SOURCE INFORMATION Start Marker

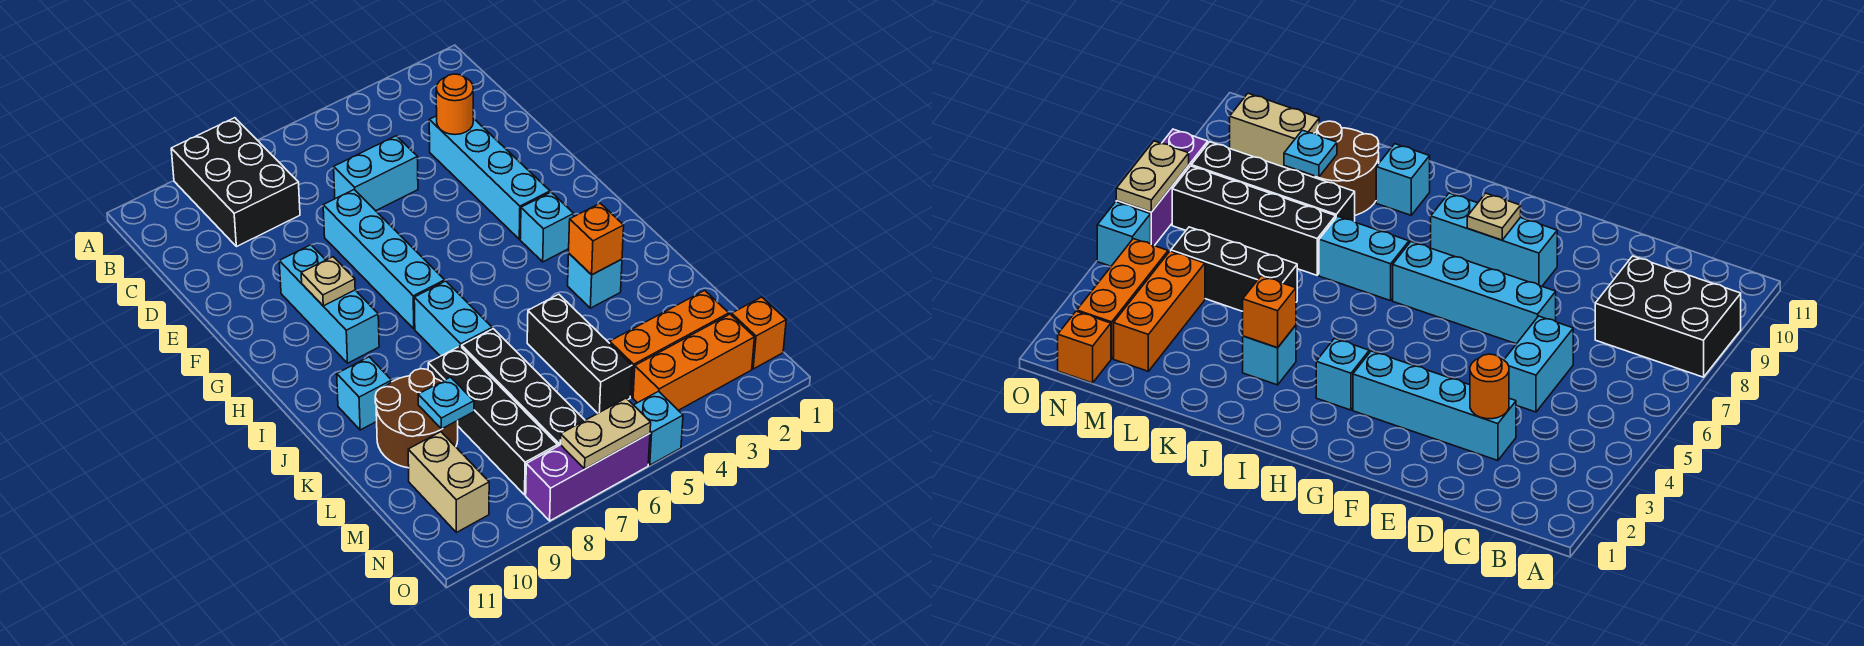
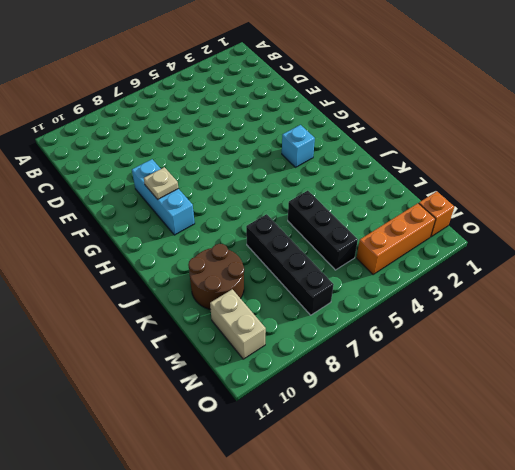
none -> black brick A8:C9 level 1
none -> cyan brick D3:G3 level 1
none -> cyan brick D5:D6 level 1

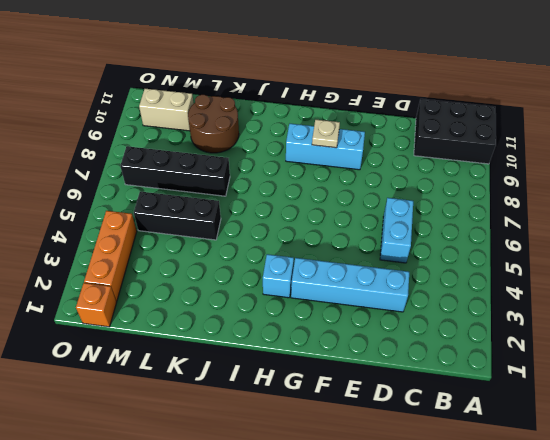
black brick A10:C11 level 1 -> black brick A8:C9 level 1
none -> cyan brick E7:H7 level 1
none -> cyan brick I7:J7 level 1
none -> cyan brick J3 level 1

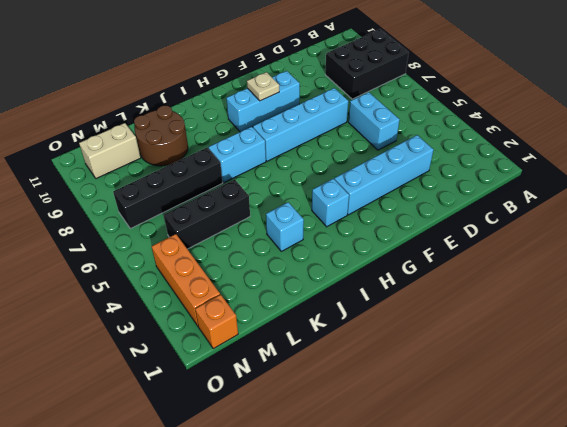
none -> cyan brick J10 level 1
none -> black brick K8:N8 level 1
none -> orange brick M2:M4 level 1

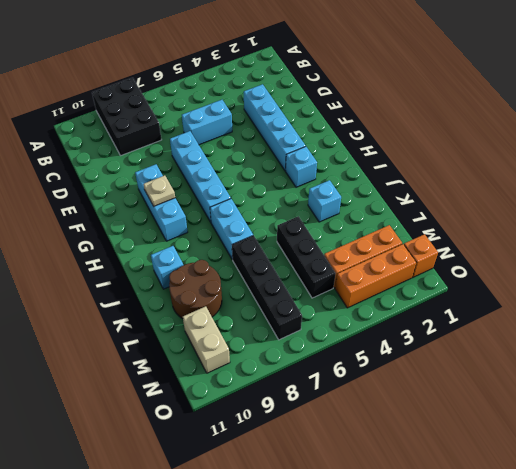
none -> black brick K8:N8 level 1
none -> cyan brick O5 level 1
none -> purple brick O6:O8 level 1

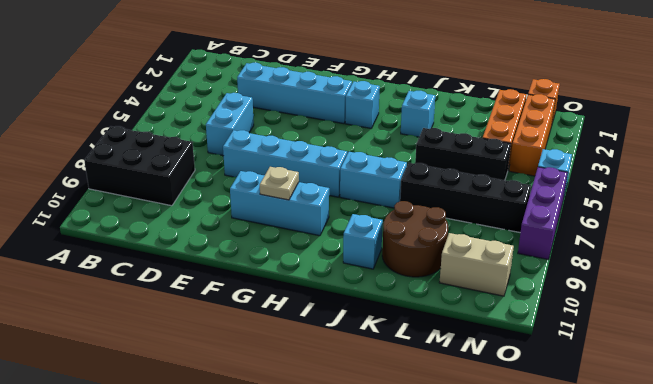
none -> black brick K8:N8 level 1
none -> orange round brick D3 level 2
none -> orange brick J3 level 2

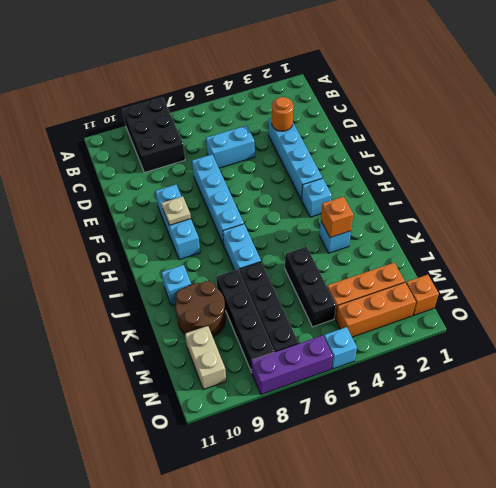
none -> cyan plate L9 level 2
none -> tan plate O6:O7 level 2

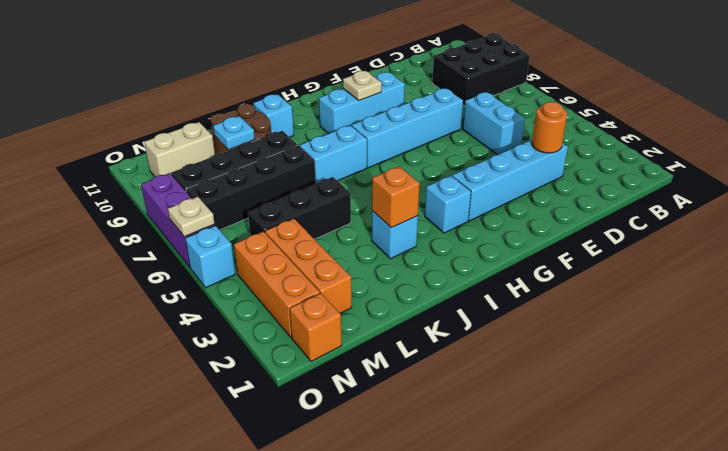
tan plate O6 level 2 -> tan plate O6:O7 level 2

SOURCE INFORMATION End Marker

## [TO DO]
Could you output all the entries above exactly as written, leaving out the pictures?

## [FINISHED EXERCISE]
none -> black brick A8:C9 level 1
none -> cyan brick D3:G3 level 1
none -> cyan brick D5:D6 level 1

black brick A10:C11 level 1 -> black brick A8:C9 level 1
none -> cyan brick E7:H7 level 1
none -> cyan brick I7:J7 level 1
none -> cyan brick J3 level 1

none -> cyan brick J10 level 1
none -> black brick K8:N8 level 1
none -> orange brick M2:M4 level 1

none -> black brick K8:N8 level 1
none -> cyan brick O5 level 1
none -> purple brick O6:O8 level 1

none -> black brick K8:N8 level 1
none -> orange round brick D3 level 2
none -> orange brick J3 level 2

none -> cyan plate L9 level 2
none -> tan plate O6:O7 level 2

tan plate O6 level 2 -> tan plate O6:O7 level 2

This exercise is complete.